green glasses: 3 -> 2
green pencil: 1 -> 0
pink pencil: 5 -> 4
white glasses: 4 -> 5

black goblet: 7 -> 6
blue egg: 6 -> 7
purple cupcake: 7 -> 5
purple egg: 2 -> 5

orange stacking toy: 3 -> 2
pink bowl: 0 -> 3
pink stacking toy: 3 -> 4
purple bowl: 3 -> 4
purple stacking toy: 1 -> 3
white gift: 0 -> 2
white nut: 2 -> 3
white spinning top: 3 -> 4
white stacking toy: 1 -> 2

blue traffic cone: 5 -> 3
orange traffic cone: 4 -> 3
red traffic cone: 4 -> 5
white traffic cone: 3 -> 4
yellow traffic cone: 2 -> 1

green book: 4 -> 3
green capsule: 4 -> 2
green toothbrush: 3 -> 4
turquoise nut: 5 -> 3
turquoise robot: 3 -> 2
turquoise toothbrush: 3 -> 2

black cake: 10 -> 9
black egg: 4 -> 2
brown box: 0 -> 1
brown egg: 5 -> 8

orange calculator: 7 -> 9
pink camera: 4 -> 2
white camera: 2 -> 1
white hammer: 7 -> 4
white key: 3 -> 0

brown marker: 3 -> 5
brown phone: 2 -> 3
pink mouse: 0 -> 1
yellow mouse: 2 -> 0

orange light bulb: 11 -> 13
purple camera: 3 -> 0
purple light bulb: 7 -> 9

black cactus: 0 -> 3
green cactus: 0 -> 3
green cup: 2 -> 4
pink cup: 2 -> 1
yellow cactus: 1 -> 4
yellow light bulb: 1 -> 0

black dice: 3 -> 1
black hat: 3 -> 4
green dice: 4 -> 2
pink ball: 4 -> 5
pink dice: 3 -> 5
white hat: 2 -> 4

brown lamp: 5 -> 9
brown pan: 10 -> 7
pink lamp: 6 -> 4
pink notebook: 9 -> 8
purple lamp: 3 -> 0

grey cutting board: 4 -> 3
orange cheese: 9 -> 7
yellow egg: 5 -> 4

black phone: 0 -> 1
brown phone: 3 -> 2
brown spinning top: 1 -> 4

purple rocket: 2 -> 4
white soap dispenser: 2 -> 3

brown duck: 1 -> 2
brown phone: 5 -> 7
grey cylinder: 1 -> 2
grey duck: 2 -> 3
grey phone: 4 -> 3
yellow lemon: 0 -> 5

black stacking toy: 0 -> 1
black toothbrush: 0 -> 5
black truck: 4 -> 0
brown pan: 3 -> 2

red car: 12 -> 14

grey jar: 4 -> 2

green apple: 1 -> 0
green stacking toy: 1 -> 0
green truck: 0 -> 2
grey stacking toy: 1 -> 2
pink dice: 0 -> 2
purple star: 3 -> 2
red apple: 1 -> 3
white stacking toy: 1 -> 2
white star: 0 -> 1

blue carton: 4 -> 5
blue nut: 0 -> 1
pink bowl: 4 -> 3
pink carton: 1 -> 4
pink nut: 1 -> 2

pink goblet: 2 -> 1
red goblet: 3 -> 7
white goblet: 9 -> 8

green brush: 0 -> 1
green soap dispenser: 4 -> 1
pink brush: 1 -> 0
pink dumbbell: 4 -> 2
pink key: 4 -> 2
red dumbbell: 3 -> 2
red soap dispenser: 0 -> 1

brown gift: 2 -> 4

━━━━━━━━━━━━━━━━━━━━━━━━━━━━━━

Please repeat each entry. Keep every word the same.

green glasses: 3 -> 2
green pencil: 1 -> 0
pink pencil: 5 -> 4
white glasses: 4 -> 5

black goblet: 7 -> 6
blue egg: 6 -> 7
purple cupcake: 7 -> 5
purple egg: 2 -> 5

orange stacking toy: 3 -> 2
pink bowl: 0 -> 3
pink stacking toy: 3 -> 4
purple bowl: 3 -> 4
purple stacking toy: 1 -> 3
white gift: 0 -> 2
white nut: 2 -> 3
white spinning top: 3 -> 4
white stacking toy: 1 -> 2

blue traffic cone: 5 -> 3
orange traffic cone: 4 -> 3
red traffic cone: 4 -> 5
white traffic cone: 3 -> 4
yellow traffic cone: 2 -> 1

green book: 4 -> 3
green capsule: 4 -> 2
green toothbrush: 3 -> 4
turquoise nut: 5 -> 3
turquoise robot: 3 -> 2
turquoise toothbrush: 3 -> 2

black cake: 10 -> 9
black egg: 4 -> 2
brown box: 0 -> 1
brown egg: 5 -> 8

orange calculator: 7 -> 9
pink camera: 4 -> 2
white camera: 2 -> 1
white hammer: 7 -> 4
white key: 3 -> 0

brown marker: 3 -> 5
brown phone: 2 -> 3
pink mouse: 0 -> 1
yellow mouse: 2 -> 0

orange light bulb: 11 -> 13
purple camera: 3 -> 0
purple light bulb: 7 -> 9

black cactus: 0 -> 3
green cactus: 0 -> 3
green cup: 2 -> 4
pink cup: 2 -> 1
yellow cactus: 1 -> 4
yellow light bulb: 1 -> 0

black dice: 3 -> 1
black hat: 3 -> 4
green dice: 4 -> 2
pink ball: 4 -> 5
pink dice: 3 -> 5
white hat: 2 -> 4

brown lamp: 5 -> 9
brown pan: 10 -> 7
pink lamp: 6 -> 4
pink notebook: 9 -> 8
purple lamp: 3 -> 0

grey cutting board: 4 -> 3
orange cheese: 9 -> 7
yellow egg: 5 -> 4

black phone: 0 -> 1
brown phone: 3 -> 2
brown spinning top: 1 -> 4

purple rocket: 2 -> 4
white soap dispenser: 2 -> 3

brown duck: 1 -> 2
brown phone: 5 -> 7
grey cylinder: 1 -> 2
grey duck: 2 -> 3
grey phone: 4 -> 3
yellow lemon: 0 -> 5

black stacking toy: 0 -> 1
black toothbrush: 0 -> 5
black truck: 4 -> 0
brown pan: 3 -> 2

red car: 12 -> 14

grey jar: 4 -> 2

green apple: 1 -> 0
green stacking toy: 1 -> 0
green truck: 0 -> 2
grey stacking toy: 1 -> 2
pink dice: 0 -> 2
purple star: 3 -> 2
red apple: 1 -> 3
white stacking toy: 1 -> 2
white star: 0 -> 1

blue carton: 4 -> 5
blue nut: 0 -> 1
pink bowl: 4 -> 3
pink carton: 1 -> 4
pink nut: 1 -> 2

pink goblet: 2 -> 1
red goblet: 3 -> 7
white goblet: 9 -> 8

green brush: 0 -> 1
green soap dispenser: 4 -> 1
pink brush: 1 -> 0
pink dumbbell: 4 -> 2
pink key: 4 -> 2
red dumbbell: 3 -> 2
red soap dispenser: 0 -> 1

brown gift: 2 -> 4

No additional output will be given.